#### Exercise description:
The lines to copy from the data below are those that hold the string "trunk".

[[ Data under study open ]]

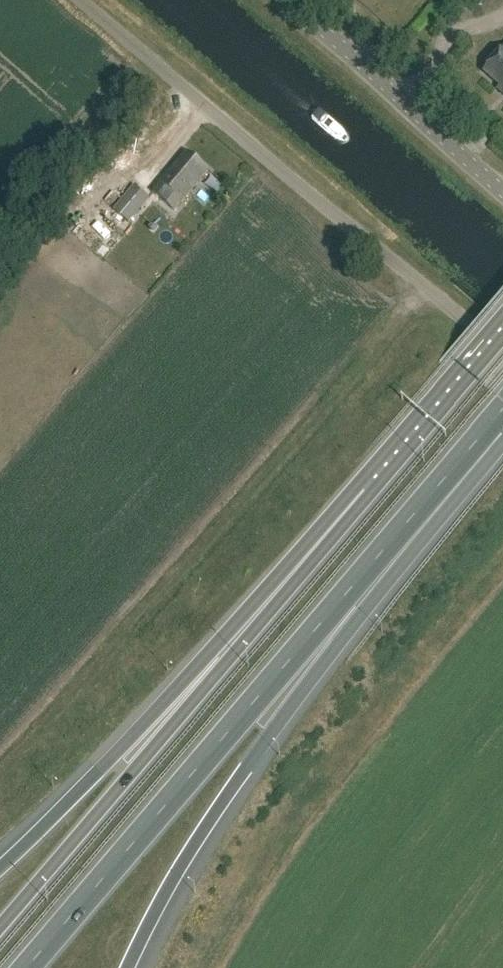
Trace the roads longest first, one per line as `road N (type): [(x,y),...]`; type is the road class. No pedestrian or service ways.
road 1 (trunk): [(29,967),(490,426)]
road 2 (motorway): [(129,967),(179,866),(490,426)]
road 3 (trunk): [(370,494),(0,928)]
road 4 (unclassified): [(502,354),(81,0)]
road 5 (motorway): [(370,494),(0,867)]
road 6 (unclassified): [(502,190),(287,0)]
road 7 (trunk): [(502,337),(370,494)]

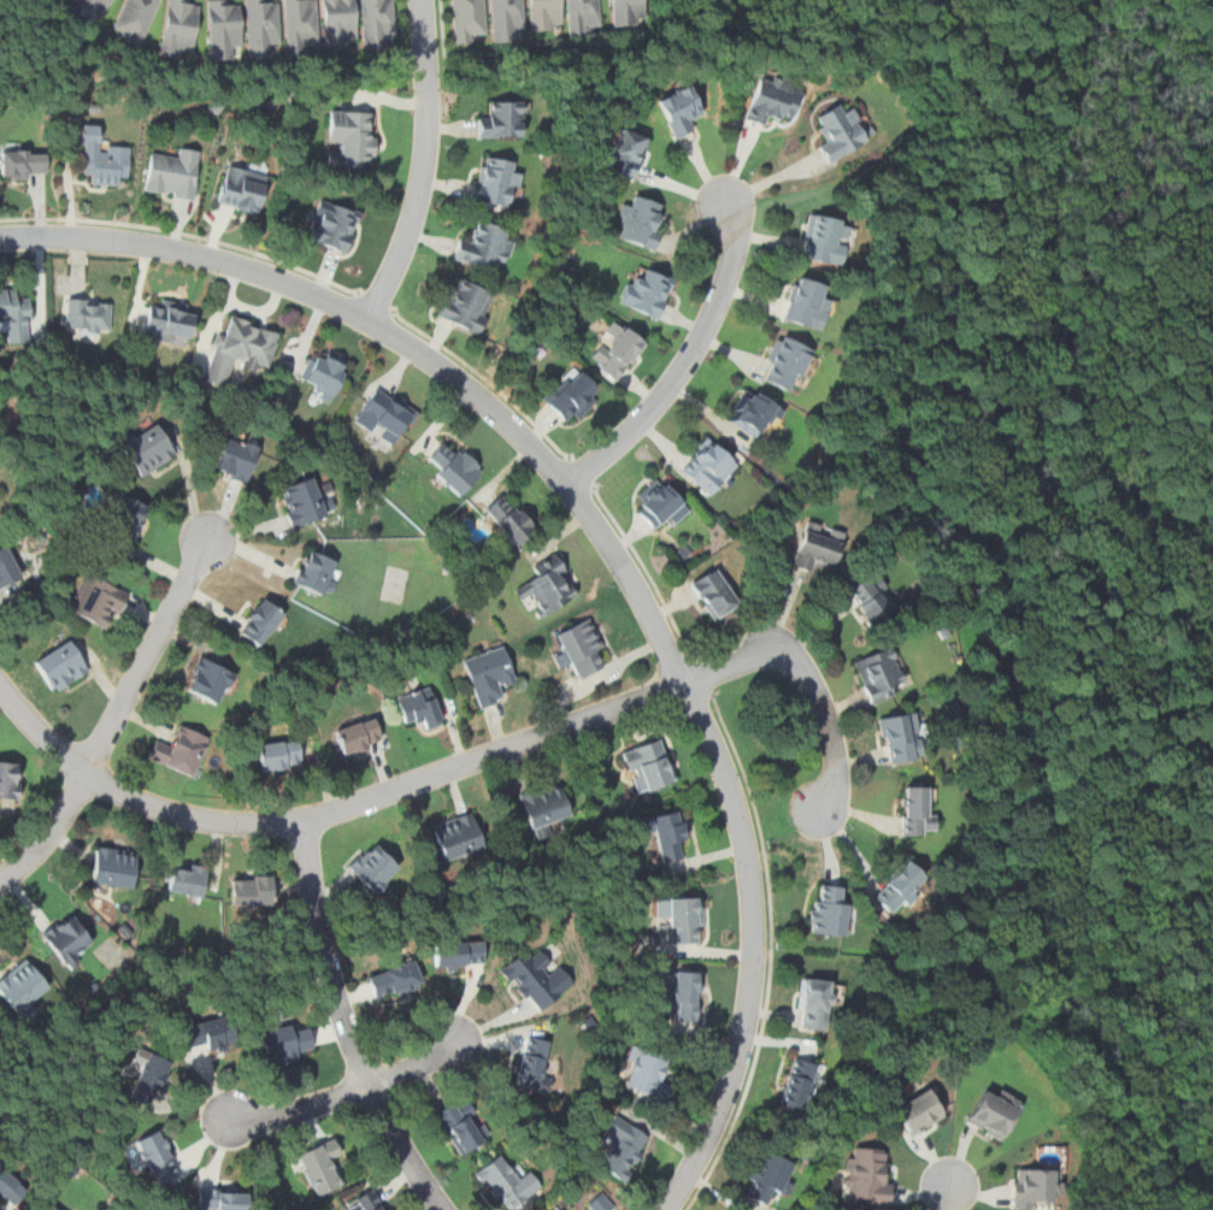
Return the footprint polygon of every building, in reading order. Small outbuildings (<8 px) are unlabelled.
[(88,18),(93,11),(100,16),(111,0),(72,0),(69,5),(88,18)] [(143,46),(160,0),(125,0),(112,34),(143,46)] [(201,0),(168,0),(161,55),(181,59),(182,48),(195,49),(201,0)] [(231,59),(231,46),(242,46),(241,0),(208,0),(210,59),(231,59)] [(279,0),(247,0),(247,57),(272,55),(271,45),(279,43),(279,0)] [(285,54),(307,54),(306,42),(318,42),(317,0),(284,0),(285,54)] [(324,45),(355,45),(355,0),(323,0),(324,45)] [(385,37),(393,37),(392,0),(361,0),(363,48),(385,48),(385,37)] [(485,41),(485,0),(452,0),(453,42),(485,41)] [(491,41),(514,41),(513,29),(523,29),(522,0),(490,0),(491,41)] [(559,0),(527,0),(529,30),(560,29),(559,0)] [(597,0),(565,0),(566,36),(587,36),(587,24),(597,24),(597,0)] [(611,24),(643,24),(643,0),(611,0),(611,24)] [(769,116),(791,122),(799,92),(790,89),(791,82),(758,72),(746,122),(766,126),(769,116)] [(693,117),(702,112),(690,83),(656,98),(675,138),(697,129),(693,117)] [(479,137),(524,137),(524,100),(491,100),(491,113),(479,113),(479,137)] [(870,140),(853,106),(843,112),(838,104),(815,116),(828,138),(818,143),(826,161),(870,140)] [(361,169),(363,158),(373,158),(375,110),(329,110),(329,142),(338,142),(338,150),(328,149),(328,167),(361,169)] [(92,183),(128,185),(130,146),(104,146),(105,124),(83,123),(81,172),(92,172),(92,183)] [(649,137),(620,126),(605,169),(634,179),(649,137)] [(176,158),(148,155),(143,194),(194,200),(200,149),(177,147),(176,158)] [(1,177),(46,177),(46,149),(1,149),(1,177)] [(471,201),(514,207),(520,172),(512,171),(514,160),(478,155),(471,201)] [(257,216),(267,175),(226,164),(216,205),(257,216)] [(654,250),(667,205),(635,195),(632,206),(620,202),(614,224),(625,226),(620,241),(654,250)] [(346,253),(359,211),(330,201),(325,216),(314,212),(306,240),(346,253)] [(801,258),(842,264),(848,219),(807,213),(801,258)] [(512,240),(505,237),(508,226),(478,218),(473,240),(460,236),(454,259),(504,272),(512,240)] [(641,276),(631,271),(618,302),(658,319),(675,278),(646,266),(641,276)] [(437,317),(479,335),(496,294),(455,276),(437,317)] [(830,299),(820,296),(824,283),(794,276),(783,320),(822,330),(830,299)] [(18,297),(18,288),(0,288),(0,318),(6,318),(6,342),(30,342),(30,297),(18,297)] [(112,300),(64,297),(63,334),(111,335),(112,300)] [(142,340),(177,344),(178,335),(192,337),(195,314),(184,313),(187,302),(160,299),(159,306),(148,305),(142,340)] [(204,380),(226,386),(234,364),(257,371),(258,364),(270,366),(279,329),(231,315),(228,329),(218,326),(204,380)] [(647,342),(614,318),(603,332),(607,336),(588,361),(617,383),(647,342)] [(760,379),(791,392),(812,348),(781,334),(760,379)] [(312,354),(301,378),(316,385),(312,394),(330,402),(349,361),(326,350),(323,359),(312,354)] [(542,397),(572,426),(596,401),(589,394),(596,386),(575,365),(542,397)] [(353,423),(398,445),(418,408),(373,385),(353,423)] [(728,421),(761,441),(781,406),(748,386),(728,421)] [(139,476),(177,456),(159,423),(120,442),(139,476)] [(213,471),(246,483),(259,445),(226,433),(213,471)] [(737,462),(706,436),(678,470),(709,496),(737,462)] [(428,456),(438,466),(431,473),(459,497),(482,470),(443,437),(428,456)] [(330,502),(323,504),(313,477),(278,489),(292,526),(334,513),(330,502)] [(690,509),(663,478),(632,504),(653,529),(664,518),(671,526),(690,509)] [(536,530),(505,491),(483,508),(516,548),(536,530)] [(148,504),(120,492),(105,527),(133,541),(148,504)] [(832,567),(841,542),(825,537),(829,527),(806,520),(793,566),(815,573),(818,563),(832,567)] [(328,597),(343,565),(307,548),(292,582),(328,597)] [(13,550),(0,550),(0,583),(13,583),(13,550)] [(579,595),(558,551),(531,566),(537,577),(516,589),(522,601),(532,595),(543,614),(579,595)] [(689,584),(714,621),(740,604),(716,567),(689,584)] [(846,592),(873,627),(895,610),(881,592),(887,586),(873,569),(846,592)] [(84,573),(67,610),(110,631),(128,592),(84,573)] [(284,613),(263,597),(237,631),(259,647),(284,613)] [(588,619),(554,633),(564,654),(554,657),(559,668),(570,663),(577,679),(608,665),(588,619)] [(89,669),(69,639),(34,662),(54,692),(89,669)] [(479,707),(505,697),(501,686),(517,680),(504,645),(463,659),(479,707)] [(897,693),(893,681),(902,678),(891,647),(854,660),(870,703),(897,693)] [(218,704),(223,693),(229,696),(240,673),(200,656),(186,690),(218,704)] [(396,695),(406,722),(418,719),(422,731),(443,722),(429,684),(396,695)] [(881,718),(889,765),(924,759),(915,712),(881,718)] [(383,740),(373,715),(334,730),(343,755),(383,740)] [(207,734),(178,725),(171,745),(155,739),(148,760),(194,775),(207,734)] [(622,751),(630,775),(642,772),(648,789),(676,779),(661,737),(622,751)] [(257,744),(260,771),(301,767),(298,739),(257,744)] [(18,799),(18,762),(0,762),(0,799),(18,799)] [(559,780),(519,793),(530,828),(570,816),(559,780)] [(935,813),(925,813),(925,785),(902,785),(902,836),(935,836),(935,813)] [(682,809),(650,816),(661,862),(683,857),(679,842),(689,839),(682,809)] [(443,861),(484,848),(472,810),(431,824),(443,861)] [(348,868),(375,893),(400,868),(373,843),(348,868)] [(92,883),(133,887),(136,852),(95,848),(92,883)] [(166,890),(201,897),(207,867),(172,861),(166,890)] [(889,914),(929,881),(912,861),(872,893),(889,914)] [(271,875),(231,875),(231,903),(271,903),(271,875)] [(843,937),(848,898),(840,897),(841,886),(814,883),(808,932),(843,937)] [(669,942),(702,942),(702,897),(669,897),(669,942)] [(93,948),(75,914),(42,931),(60,964),(93,948)] [(434,945),(437,969),(485,962),(482,938),(434,945)] [(499,969),(536,1014),(571,984),(554,964),(554,966),(541,950),(532,957),(524,948),(499,969)] [(19,1015),(51,988),(24,958),(0,979),(0,993),(19,1015)] [(423,986),(414,961),(367,975),(375,1001),(423,986)] [(663,1019),(699,1020),(700,972),(676,970),(675,996),(665,994),(663,1019)] [(800,1027),(825,1029),(828,1004),(841,1005),(842,981),(803,979),(800,1027)] [(225,1015),(183,1028),(190,1053),(234,1040),(225,1015)] [(314,1053),(306,1022),(259,1034),(266,1066),(314,1053)] [(538,1088),(549,1040),(526,1035),(516,1084),(538,1088)] [(669,1056),(636,1046),(623,1085),(670,1099),(675,1085),(660,1080),(669,1056)] [(129,1097),(152,1108),(172,1062),(149,1052),(129,1097)] [(779,1104),(808,1112),(822,1066),(793,1057),(779,1104)] [(964,1120),(997,1140),(1018,1105),(984,1085),(964,1120)] [(893,1109),(911,1137),(944,1115),(928,1087),(893,1109)] [(436,1115),(460,1156),(487,1141),(463,1099),(436,1115)] [(600,1167),(625,1180),(649,1133),(614,1115),(605,1133),(614,1138),(600,1167)] [(136,1141),(155,1185),(179,1174),(159,1131),(136,1141)] [(342,1184),(332,1161),(341,1157),(334,1139),(296,1155),(314,1197),(342,1184)] [(889,1150),(847,1146),(844,1188),(852,1188),(850,1200),(884,1203),(889,1150)] [(793,1162),(760,1147),(744,1181),(754,1185),(749,1194),(772,1205),(793,1162)] [(505,1209),(512,1209),(540,1186),(526,1171),(520,1177),(500,1155),(476,1176),(505,1209)] [(11,1208),(28,1191),(1,1165),(0,1167),(0,1197),(11,1208)] [(1013,1165),(1013,1208),(1032,1209),(1032,1199),(1052,1202),(1052,1193),(1061,1193),(1061,1177),(1052,1177),(1053,1168),(1013,1165)] [(247,1190),(200,1188),(200,1209),(247,1209),(247,1190)] [(376,1190),(343,1204),(346,1209),(385,1209),(376,1190)] [(593,1209),(610,1209),(614,1206),(601,1192),(588,1204),(593,1209)]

[[ Data under study closed ]]

#### Solution below:
road 1 (trunk): [(29,967),(490,426)]
road 3 (trunk): [(370,494),(0,928)]
road 7 (trunk): [(502,337),(370,494)]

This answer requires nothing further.